### Source material
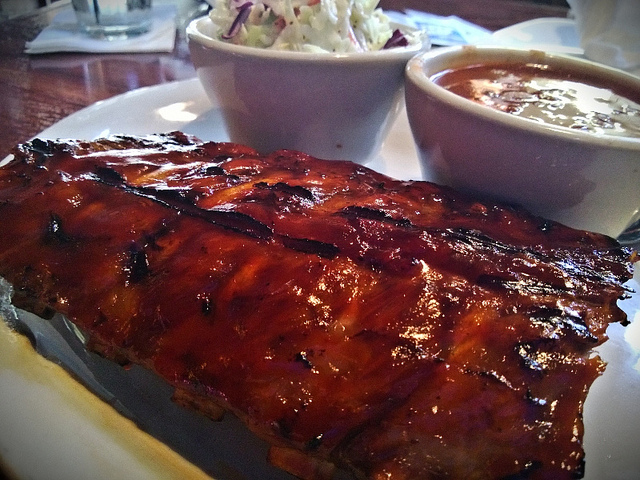
This screenshot has width=640, height=480. What are the coordinates of `glass of water` in the screenshot? It's located at (108, 11).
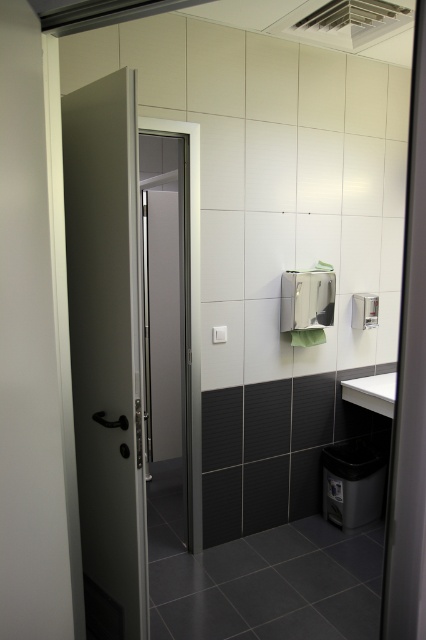
You are standing in the restroom and need to exit. The matte gray door at left and the white glossy sink at right are both in your view. Which one should you approach to leave the restroom?

The matte gray door at left is positioned on the left side of the white glossy sink at right. To exit, you should approach the matte gray door at left since it is the exit door.

You are standing in the restroom and want to exit through the matte gray door at left. To reach it, you must pass by the white glossy sink at right. Is the door closer to you than the sink?

Yes, the matte gray door at left is closer to the viewer than the white glossy sink at right, so the door is nearer to you than the sink.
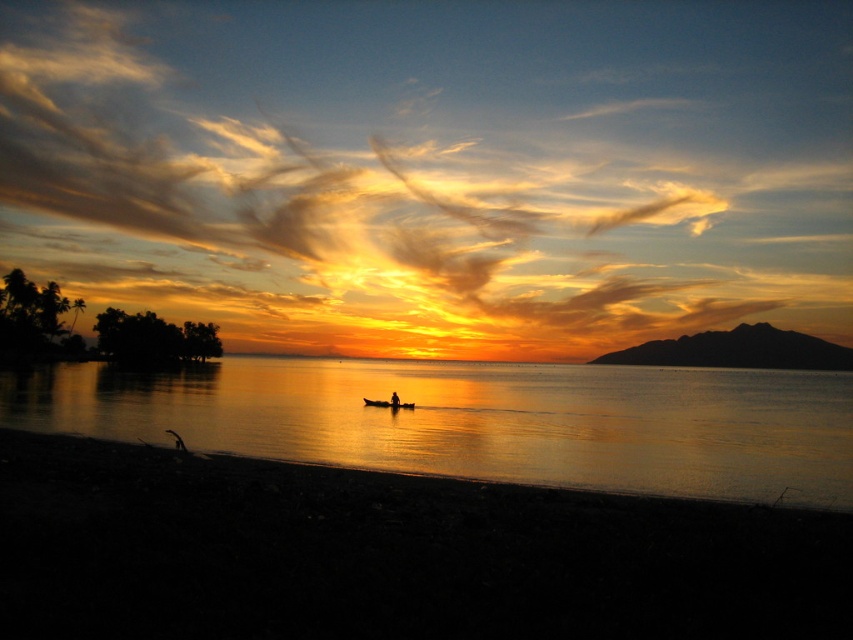
Which of these two, golden cotton clouds at upper center or silky smooth water at center, stands taller?

golden cotton clouds at upper center is taller.

Is golden cotton clouds at upper center below silky smooth water at center?

No, golden cotton clouds at upper center is not below silky smooth water at center.

The height and width of the screenshot is (640, 853). What do you see at coordinates (434, 168) in the screenshot? I see `golden cotton clouds at upper center` at bounding box center [434, 168].

Find the location of `golden cotton clouds at upper center`. golden cotton clouds at upper center is located at coordinates (434, 168).

Does wooden canoe at center have a lesser width compared to silhouette human at center?

No, wooden canoe at center is not thinner than silhouette human at center.

This screenshot has width=853, height=640. Describe the element at coordinates (387, 403) in the screenshot. I see `wooden canoe at center` at that location.

Measure the distance between point (415,403) and camera.

A distance of 43.75 meters exists between point (415,403) and camera.

I want to click on wooden canoe at center, so click(x=387, y=403).

Can you confirm if silky smooth water at center is shorter than silhouette human at center?

In fact, silky smooth water at center may be taller than silhouette human at center.

Does silky smooth water at center have a greater width compared to silhouette human at center?

Yes, silky smooth water at center is wider than silhouette human at center.

Image resolution: width=853 pixels, height=640 pixels. Identify the location of silky smooth water at center. (479, 420).

Where is `silky smooth water at center`? This screenshot has width=853, height=640. silky smooth water at center is located at coordinates [x=479, y=420].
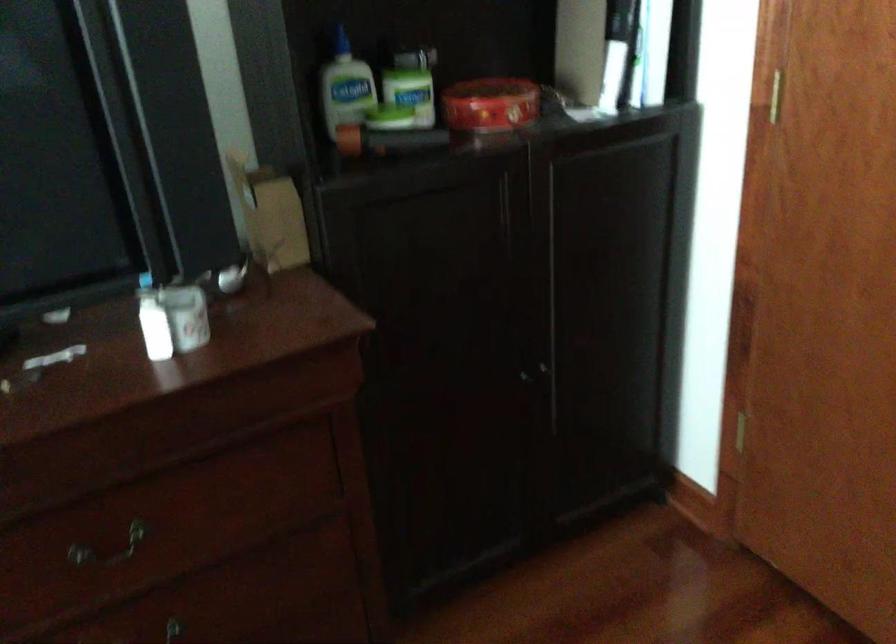
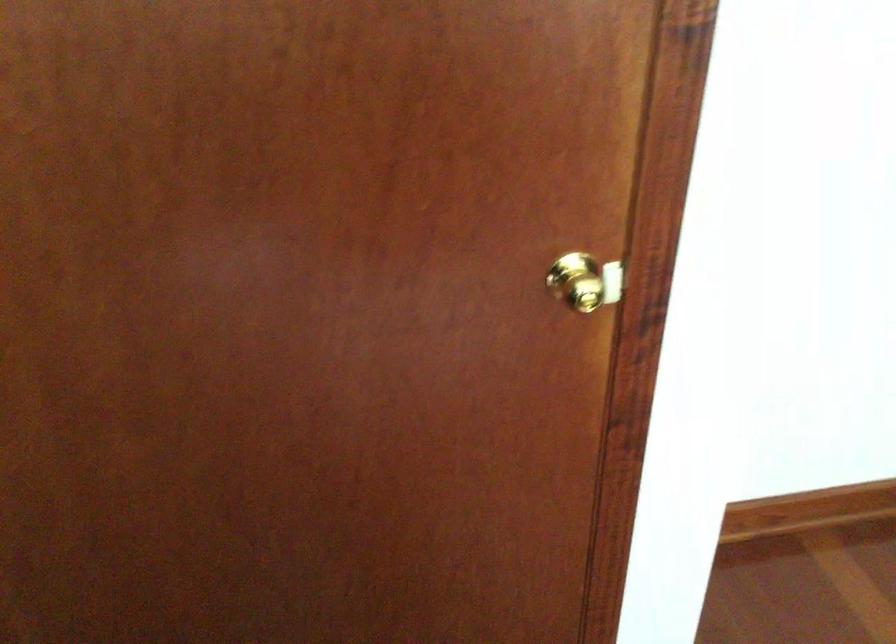
Question: Based on the continuous images, in which direction is the camera rotating? Reply with the corresponding letter.

Choices:
 (A) Left
 (B) Right
 (C) Up
 (D) Down

Answer: (B)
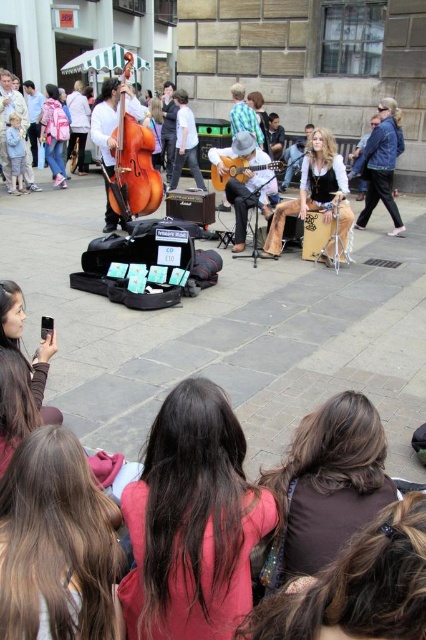
Question: Can you confirm if leather pants at center is thinner than acoustic guitar at center?

Choices:
 (A) no
 (B) yes

Answer: (A)

Question: Among these points, which one is nearest to the camera?

Choices:
 (A) (123, 168)
 (B) (256, 154)
 (C) (259, 164)

Answer: (C)

Question: Can you confirm if orange matte cello at center-left is positioned to the left of acoustic guitar at center?

Choices:
 (A) yes
 (B) no

Answer: (A)

Question: Does wooden acoustic guitar at center have a smaller size compared to acoustic guitar at center?

Choices:
 (A) yes
 (B) no

Answer: (B)

Question: Which object appears closest to the camera in this image?

Choices:
 (A) acoustic guitar at center
 (B) orange matte cello at center-left

Answer: (A)

Question: Which of the following is the farthest from the observer?

Choices:
 (A) (383, 195)
 (B) (279, 168)
 (C) (250, 180)

Answer: (A)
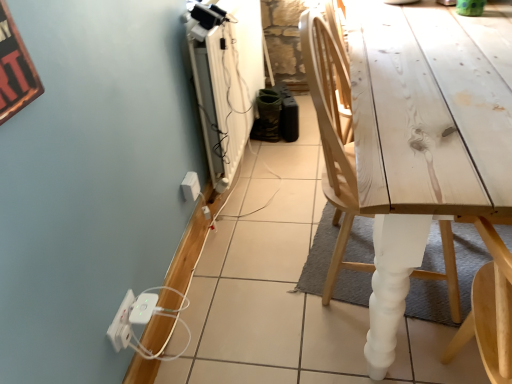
######
- Exercise aim -
In how many lines of the records does the string "orange" appear, matching case exactly? Reply with the number alone.

- Solution -
2